Reproduce verbatim the lines of the records below, starting with the line that contains "on (225, 472)." and continuing through the line that contains "Based on the photo, can", with both of those lines included.

Dataset entries:
Content starts
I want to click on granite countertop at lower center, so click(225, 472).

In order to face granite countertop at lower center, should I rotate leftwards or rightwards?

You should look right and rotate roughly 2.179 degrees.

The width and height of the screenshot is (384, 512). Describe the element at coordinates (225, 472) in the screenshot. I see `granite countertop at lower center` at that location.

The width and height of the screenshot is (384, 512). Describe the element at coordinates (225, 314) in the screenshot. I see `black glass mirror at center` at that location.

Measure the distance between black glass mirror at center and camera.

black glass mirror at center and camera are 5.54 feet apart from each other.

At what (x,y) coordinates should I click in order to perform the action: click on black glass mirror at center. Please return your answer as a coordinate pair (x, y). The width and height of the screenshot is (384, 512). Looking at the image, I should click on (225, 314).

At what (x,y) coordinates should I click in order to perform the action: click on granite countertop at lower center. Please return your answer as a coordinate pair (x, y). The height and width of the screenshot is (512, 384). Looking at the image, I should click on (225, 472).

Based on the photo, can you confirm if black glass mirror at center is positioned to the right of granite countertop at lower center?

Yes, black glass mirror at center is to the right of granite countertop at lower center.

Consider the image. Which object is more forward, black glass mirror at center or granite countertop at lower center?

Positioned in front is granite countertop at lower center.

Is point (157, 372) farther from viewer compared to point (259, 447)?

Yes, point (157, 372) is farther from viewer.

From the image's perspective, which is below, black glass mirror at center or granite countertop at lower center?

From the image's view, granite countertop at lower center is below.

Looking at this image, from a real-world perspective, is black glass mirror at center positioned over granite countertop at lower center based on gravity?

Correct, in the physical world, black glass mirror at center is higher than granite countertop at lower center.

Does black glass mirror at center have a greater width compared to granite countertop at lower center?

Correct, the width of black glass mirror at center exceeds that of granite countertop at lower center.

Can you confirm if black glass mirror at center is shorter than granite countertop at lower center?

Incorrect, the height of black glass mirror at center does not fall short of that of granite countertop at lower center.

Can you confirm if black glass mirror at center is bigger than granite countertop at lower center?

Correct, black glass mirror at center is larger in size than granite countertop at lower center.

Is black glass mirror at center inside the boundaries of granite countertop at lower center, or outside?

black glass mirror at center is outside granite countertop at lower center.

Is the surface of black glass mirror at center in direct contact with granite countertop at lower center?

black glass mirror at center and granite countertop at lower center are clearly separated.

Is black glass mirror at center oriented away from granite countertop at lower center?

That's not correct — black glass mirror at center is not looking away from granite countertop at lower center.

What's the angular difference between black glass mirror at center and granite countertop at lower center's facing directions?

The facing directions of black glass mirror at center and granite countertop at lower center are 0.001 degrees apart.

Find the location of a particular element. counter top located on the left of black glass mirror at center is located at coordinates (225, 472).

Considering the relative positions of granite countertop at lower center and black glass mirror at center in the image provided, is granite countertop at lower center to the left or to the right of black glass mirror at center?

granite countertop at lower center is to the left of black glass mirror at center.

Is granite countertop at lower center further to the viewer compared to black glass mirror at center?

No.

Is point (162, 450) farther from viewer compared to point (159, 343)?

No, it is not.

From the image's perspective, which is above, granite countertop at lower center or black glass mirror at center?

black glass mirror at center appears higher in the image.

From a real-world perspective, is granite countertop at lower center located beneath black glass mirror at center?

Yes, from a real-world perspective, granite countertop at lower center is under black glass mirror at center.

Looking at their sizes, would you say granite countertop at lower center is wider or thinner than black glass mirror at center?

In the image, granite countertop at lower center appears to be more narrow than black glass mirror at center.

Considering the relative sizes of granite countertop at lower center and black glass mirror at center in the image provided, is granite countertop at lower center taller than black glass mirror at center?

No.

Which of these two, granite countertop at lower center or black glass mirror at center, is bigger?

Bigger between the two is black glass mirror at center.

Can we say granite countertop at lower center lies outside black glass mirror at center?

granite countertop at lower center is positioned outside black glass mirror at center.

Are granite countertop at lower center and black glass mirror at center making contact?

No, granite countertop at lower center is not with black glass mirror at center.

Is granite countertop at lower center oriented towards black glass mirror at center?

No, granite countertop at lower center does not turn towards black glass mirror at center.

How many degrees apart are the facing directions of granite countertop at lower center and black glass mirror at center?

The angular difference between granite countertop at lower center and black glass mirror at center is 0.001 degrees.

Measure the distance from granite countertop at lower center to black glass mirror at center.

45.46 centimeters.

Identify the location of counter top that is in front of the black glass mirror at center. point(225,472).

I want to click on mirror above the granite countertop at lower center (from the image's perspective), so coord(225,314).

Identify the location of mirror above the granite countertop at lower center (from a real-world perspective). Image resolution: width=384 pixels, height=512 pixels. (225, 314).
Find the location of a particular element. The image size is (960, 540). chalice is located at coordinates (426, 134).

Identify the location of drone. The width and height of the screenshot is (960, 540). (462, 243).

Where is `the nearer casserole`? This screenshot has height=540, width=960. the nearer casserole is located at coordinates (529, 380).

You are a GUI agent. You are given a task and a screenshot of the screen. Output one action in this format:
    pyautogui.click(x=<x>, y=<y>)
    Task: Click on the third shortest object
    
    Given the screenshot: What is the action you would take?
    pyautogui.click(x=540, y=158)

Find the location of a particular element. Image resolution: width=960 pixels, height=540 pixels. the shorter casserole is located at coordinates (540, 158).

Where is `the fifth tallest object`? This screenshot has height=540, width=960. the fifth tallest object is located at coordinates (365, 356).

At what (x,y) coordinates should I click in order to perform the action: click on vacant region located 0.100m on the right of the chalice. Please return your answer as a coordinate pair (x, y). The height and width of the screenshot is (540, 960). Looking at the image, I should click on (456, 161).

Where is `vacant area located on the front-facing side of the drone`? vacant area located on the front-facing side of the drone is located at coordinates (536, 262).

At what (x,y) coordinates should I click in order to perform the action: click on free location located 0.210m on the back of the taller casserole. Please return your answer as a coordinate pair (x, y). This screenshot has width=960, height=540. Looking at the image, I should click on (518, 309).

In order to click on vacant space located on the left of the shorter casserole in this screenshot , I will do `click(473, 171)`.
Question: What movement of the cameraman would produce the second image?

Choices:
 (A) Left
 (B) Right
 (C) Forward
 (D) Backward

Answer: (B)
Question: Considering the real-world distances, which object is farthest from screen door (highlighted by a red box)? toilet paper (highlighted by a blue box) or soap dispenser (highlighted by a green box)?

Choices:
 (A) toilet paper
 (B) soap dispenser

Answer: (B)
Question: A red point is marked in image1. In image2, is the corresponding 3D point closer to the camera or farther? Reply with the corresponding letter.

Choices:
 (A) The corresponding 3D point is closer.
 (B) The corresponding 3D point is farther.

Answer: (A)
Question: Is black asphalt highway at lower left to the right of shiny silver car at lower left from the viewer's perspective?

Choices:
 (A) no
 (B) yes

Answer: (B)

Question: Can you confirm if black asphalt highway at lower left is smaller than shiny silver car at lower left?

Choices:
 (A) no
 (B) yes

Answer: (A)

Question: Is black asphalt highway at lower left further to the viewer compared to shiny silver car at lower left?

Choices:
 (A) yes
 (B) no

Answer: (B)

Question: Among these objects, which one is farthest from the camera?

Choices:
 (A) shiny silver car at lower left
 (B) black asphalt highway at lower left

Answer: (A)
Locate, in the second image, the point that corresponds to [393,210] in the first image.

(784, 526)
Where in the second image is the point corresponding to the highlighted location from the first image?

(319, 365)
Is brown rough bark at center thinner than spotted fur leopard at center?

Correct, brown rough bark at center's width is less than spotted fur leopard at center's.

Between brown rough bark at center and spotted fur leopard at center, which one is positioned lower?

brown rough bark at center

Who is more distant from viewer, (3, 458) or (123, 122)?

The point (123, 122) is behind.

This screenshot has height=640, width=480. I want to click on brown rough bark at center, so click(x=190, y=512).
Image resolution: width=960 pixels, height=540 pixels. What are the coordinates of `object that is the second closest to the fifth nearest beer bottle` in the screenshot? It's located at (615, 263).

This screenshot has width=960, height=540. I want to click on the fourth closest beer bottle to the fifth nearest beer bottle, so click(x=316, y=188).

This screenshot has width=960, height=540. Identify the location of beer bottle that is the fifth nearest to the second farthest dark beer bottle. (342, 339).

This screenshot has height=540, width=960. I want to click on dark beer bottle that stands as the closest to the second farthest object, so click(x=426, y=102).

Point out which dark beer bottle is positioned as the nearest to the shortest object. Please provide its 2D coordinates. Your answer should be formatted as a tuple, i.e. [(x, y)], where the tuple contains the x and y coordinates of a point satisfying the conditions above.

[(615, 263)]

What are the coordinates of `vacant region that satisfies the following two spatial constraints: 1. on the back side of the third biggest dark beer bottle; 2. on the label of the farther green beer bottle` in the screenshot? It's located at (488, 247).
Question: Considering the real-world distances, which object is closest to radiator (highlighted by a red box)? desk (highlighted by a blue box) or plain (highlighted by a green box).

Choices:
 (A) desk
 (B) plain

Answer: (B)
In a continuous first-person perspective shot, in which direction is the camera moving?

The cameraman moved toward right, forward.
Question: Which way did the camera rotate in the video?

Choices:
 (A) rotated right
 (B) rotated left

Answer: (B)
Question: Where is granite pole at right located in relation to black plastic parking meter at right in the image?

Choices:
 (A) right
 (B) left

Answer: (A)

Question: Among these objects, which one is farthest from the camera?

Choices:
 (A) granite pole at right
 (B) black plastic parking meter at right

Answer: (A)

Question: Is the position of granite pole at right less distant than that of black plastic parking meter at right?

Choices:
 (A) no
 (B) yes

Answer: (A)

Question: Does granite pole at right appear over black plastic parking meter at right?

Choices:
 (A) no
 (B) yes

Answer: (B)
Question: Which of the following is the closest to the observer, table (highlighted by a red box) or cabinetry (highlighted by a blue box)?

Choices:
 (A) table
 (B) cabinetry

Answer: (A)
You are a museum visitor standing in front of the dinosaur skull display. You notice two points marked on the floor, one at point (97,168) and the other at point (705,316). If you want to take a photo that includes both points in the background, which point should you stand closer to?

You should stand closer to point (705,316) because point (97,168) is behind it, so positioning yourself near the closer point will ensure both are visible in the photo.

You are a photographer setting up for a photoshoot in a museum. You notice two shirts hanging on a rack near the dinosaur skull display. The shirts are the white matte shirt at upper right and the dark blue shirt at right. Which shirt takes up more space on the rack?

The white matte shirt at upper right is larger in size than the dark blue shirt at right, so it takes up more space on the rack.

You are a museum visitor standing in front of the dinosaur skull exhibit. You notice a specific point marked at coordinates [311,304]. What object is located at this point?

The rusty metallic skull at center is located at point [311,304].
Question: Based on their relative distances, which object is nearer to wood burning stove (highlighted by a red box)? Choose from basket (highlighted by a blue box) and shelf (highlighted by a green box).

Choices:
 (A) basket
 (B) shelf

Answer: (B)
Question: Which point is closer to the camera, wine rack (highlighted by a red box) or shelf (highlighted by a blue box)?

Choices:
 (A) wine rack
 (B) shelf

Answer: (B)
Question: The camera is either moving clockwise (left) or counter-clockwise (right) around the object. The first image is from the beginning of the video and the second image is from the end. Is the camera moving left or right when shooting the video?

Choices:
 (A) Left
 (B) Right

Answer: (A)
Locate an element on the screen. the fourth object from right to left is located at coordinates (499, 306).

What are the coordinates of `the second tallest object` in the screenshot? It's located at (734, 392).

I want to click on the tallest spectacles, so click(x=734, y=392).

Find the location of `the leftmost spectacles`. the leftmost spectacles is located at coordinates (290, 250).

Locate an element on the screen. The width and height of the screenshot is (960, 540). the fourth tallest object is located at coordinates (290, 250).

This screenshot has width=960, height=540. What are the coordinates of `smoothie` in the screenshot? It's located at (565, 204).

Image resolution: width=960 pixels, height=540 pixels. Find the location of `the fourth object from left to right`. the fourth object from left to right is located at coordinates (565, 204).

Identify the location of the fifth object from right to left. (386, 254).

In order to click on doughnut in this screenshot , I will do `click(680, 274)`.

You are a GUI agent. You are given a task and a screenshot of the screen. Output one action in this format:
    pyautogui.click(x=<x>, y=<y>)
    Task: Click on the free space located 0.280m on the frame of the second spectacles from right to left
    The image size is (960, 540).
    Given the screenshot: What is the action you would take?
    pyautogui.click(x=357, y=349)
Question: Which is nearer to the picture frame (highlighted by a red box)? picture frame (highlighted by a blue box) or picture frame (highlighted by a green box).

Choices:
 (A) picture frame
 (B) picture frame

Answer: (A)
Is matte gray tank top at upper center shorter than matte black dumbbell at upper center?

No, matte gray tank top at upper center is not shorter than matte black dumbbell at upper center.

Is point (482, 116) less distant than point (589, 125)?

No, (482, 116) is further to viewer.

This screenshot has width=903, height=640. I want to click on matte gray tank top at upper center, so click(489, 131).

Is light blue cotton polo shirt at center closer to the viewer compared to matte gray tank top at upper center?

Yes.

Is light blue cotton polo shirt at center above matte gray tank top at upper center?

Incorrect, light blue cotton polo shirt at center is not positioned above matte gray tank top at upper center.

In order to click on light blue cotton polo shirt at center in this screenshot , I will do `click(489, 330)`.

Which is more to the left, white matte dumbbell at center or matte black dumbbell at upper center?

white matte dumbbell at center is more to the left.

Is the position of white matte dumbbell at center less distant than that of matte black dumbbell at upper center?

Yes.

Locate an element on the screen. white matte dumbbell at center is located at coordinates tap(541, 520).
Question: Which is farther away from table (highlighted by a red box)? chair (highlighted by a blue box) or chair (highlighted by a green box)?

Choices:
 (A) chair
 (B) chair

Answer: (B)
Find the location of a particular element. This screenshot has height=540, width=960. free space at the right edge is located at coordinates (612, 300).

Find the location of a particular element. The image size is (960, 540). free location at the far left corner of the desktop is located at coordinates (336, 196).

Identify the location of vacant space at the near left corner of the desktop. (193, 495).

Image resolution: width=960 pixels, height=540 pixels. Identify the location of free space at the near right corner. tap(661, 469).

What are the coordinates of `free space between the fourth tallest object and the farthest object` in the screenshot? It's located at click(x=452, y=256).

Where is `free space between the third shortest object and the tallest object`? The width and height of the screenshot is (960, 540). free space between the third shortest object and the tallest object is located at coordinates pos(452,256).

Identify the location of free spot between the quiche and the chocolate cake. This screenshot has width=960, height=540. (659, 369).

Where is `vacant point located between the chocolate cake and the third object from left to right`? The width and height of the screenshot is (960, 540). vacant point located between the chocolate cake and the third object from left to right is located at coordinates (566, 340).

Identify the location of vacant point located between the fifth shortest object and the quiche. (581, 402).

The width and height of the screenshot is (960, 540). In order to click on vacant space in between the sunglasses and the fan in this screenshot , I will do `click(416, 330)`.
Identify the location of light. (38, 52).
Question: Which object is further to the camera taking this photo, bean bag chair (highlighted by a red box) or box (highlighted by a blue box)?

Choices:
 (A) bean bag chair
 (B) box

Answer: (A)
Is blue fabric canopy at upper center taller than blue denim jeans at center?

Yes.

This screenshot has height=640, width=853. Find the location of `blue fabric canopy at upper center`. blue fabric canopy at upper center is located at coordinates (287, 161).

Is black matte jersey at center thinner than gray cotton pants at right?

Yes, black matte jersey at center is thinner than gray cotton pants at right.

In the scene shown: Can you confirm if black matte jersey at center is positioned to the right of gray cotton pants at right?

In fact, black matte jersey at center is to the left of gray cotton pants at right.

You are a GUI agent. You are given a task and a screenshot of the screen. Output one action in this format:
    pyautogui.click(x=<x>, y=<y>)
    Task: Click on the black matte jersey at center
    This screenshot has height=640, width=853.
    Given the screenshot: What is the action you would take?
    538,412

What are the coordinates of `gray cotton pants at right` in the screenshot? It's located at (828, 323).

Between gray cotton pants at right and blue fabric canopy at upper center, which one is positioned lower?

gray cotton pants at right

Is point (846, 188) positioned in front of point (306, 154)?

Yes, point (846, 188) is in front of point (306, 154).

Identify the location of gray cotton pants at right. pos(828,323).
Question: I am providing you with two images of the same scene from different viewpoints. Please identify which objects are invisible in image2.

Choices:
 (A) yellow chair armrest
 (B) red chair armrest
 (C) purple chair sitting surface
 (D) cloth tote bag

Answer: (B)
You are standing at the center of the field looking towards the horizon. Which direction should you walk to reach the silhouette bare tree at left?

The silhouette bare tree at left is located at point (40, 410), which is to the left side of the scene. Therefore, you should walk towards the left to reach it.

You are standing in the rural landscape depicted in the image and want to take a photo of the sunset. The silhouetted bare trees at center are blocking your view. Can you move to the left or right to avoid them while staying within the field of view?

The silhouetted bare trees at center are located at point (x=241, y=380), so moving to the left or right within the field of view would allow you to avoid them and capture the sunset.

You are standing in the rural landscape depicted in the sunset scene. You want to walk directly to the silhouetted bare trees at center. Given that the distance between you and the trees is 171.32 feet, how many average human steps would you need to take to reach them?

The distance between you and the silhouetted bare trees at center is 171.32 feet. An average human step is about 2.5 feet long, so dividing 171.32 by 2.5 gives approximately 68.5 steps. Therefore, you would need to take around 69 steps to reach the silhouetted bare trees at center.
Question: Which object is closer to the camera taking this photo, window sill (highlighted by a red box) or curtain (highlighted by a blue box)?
Content ends
### [THE ANSWER]
At what (x,y) coordinates should I click in order to perform the action: click on granite countertop at lower center. Please return your answer as a coordinate pair (x, y). The height and width of the screenshot is (512, 384). Looking at the image, I should click on (225, 472).

Based on the photo, can you confirm if black glass mirror at center is positioned to the right of granite countertop at lower center?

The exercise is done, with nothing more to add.